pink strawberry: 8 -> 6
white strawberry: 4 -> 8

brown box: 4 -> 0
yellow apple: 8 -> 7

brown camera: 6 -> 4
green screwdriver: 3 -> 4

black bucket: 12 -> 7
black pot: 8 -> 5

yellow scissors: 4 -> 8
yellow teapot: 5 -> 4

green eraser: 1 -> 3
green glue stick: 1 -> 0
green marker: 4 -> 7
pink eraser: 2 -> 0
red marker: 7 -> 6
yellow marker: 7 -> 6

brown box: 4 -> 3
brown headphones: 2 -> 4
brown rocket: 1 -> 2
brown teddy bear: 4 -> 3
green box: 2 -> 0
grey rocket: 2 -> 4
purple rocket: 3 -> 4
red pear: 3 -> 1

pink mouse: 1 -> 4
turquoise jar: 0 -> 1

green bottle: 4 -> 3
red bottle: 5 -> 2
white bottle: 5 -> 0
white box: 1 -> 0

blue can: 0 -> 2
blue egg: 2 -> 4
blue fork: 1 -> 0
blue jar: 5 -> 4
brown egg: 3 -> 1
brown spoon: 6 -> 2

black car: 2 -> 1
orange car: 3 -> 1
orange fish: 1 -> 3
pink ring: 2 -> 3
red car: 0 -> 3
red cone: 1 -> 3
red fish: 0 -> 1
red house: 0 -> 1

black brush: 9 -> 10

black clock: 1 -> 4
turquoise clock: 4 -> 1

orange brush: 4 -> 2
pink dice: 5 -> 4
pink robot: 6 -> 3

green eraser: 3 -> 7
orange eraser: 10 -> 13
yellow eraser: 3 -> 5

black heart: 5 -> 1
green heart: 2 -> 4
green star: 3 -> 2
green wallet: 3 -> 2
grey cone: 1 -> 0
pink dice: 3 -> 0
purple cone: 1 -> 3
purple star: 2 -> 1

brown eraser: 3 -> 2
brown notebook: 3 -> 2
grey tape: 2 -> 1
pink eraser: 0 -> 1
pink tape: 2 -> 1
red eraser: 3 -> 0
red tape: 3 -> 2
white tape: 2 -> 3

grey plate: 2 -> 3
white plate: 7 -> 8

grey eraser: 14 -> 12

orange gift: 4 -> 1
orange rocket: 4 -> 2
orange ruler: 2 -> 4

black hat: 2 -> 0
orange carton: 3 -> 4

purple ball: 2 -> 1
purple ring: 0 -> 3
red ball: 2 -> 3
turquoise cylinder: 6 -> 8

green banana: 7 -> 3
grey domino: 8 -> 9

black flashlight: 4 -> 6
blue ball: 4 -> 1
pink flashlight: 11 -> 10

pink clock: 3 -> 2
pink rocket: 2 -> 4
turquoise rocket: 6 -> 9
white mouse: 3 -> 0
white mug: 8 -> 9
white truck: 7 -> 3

● ● ● ●

Task brief :: From the first line of the records above down to the line containing "black clock: 1 -> 4", repeat each line exactly as written. Include both of those lines and add nothing.

The completed task ::
pink strawberry: 8 -> 6
white strawberry: 4 -> 8

brown box: 4 -> 0
yellow apple: 8 -> 7

brown camera: 6 -> 4
green screwdriver: 3 -> 4

black bucket: 12 -> 7
black pot: 8 -> 5

yellow scissors: 4 -> 8
yellow teapot: 5 -> 4

green eraser: 1 -> 3
green glue stick: 1 -> 0
green marker: 4 -> 7
pink eraser: 2 -> 0
red marker: 7 -> 6
yellow marker: 7 -> 6

brown box: 4 -> 3
brown headphones: 2 -> 4
brown rocket: 1 -> 2
brown teddy bear: 4 -> 3
green box: 2 -> 0
grey rocket: 2 -> 4
purple rocket: 3 -> 4
red pear: 3 -> 1

pink mouse: 1 -> 4
turquoise jar: 0 -> 1

green bottle: 4 -> 3
red bottle: 5 -> 2
white bottle: 5 -> 0
white box: 1 -> 0

blue can: 0 -> 2
blue egg: 2 -> 4
blue fork: 1 -> 0
blue jar: 5 -> 4
brown egg: 3 -> 1
brown spoon: 6 -> 2

black car: 2 -> 1
orange car: 3 -> 1
orange fish: 1 -> 3
pink ring: 2 -> 3
red car: 0 -> 3
red cone: 1 -> 3
red fish: 0 -> 1
red house: 0 -> 1

black brush: 9 -> 10

black clock: 1 -> 4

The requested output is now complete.